_PROBLEM TO WORK ON_.
Without the pictures, copy all the entries below exactly.

++++ DATA EXTRACTS

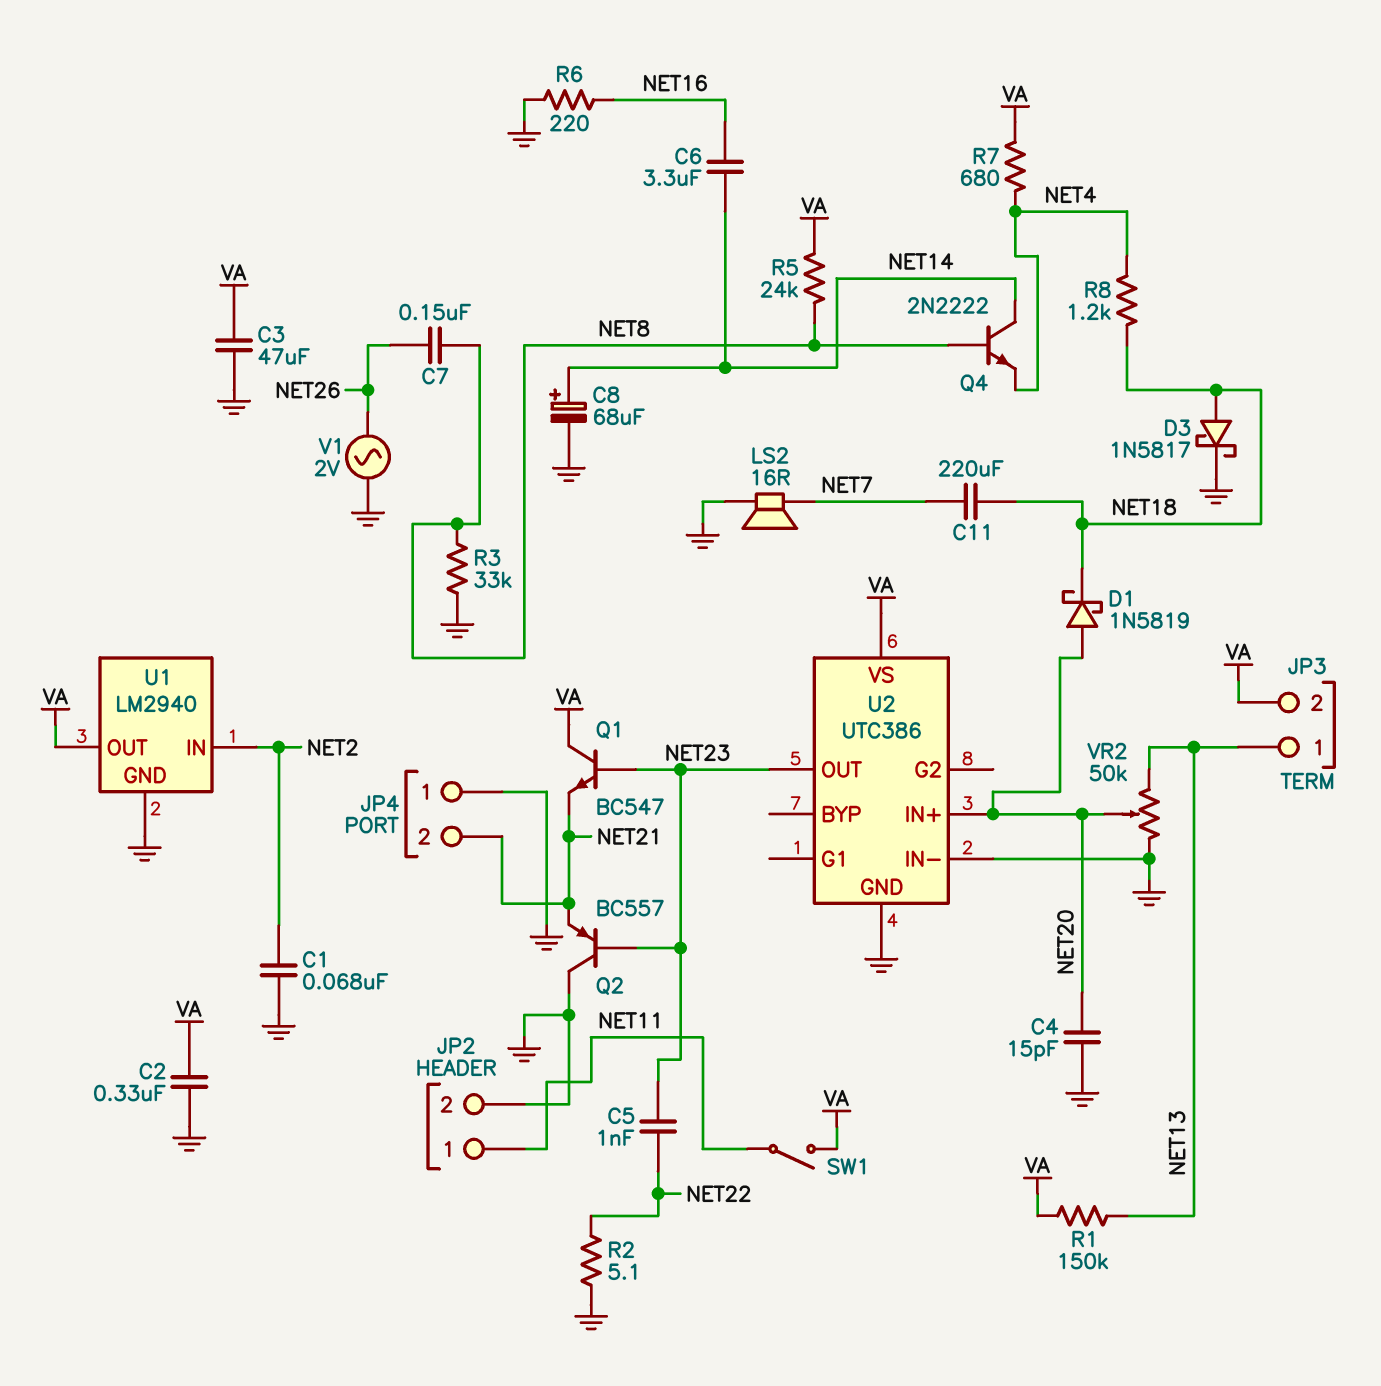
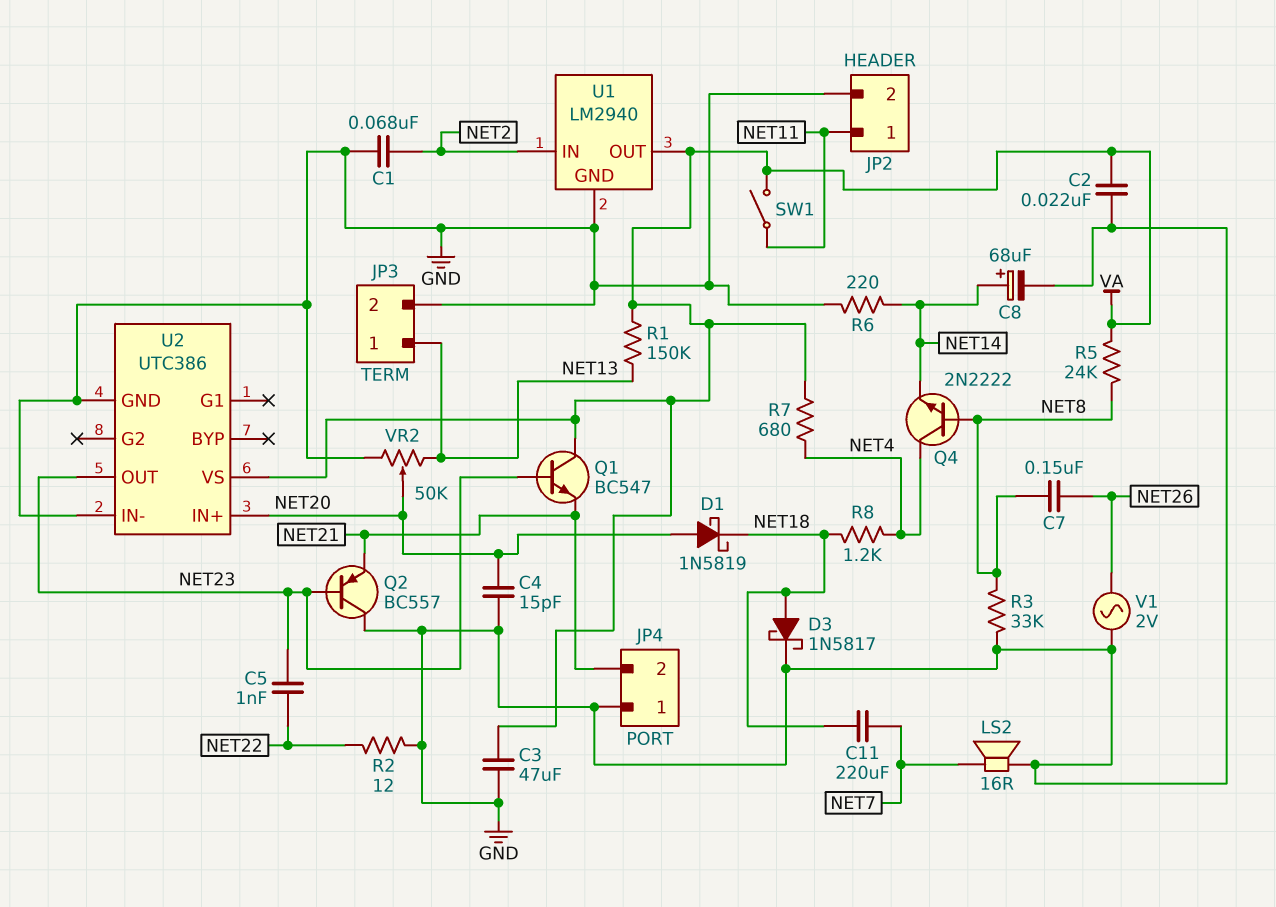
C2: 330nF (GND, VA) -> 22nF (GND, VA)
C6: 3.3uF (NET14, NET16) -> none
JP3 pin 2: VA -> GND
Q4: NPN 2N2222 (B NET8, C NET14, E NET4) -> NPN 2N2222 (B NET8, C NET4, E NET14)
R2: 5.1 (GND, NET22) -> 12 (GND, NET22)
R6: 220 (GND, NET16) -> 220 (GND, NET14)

++++++++

_YOUR RESPONSE_.
C2: 330nF (GND, VA) -> 22nF (GND, VA)
C6: 3.3uF (NET14, NET16) -> none
JP3 pin 2: VA -> GND
Q4: NPN 2N2222 (B NET8, C NET14, E NET4) -> NPN 2N2222 (B NET8, C NET4, E NET14)
R2: 5.1 (GND, NET22) -> 12 (GND, NET22)
R6: 220 (GND, NET16) -> 220 (GND, NET14)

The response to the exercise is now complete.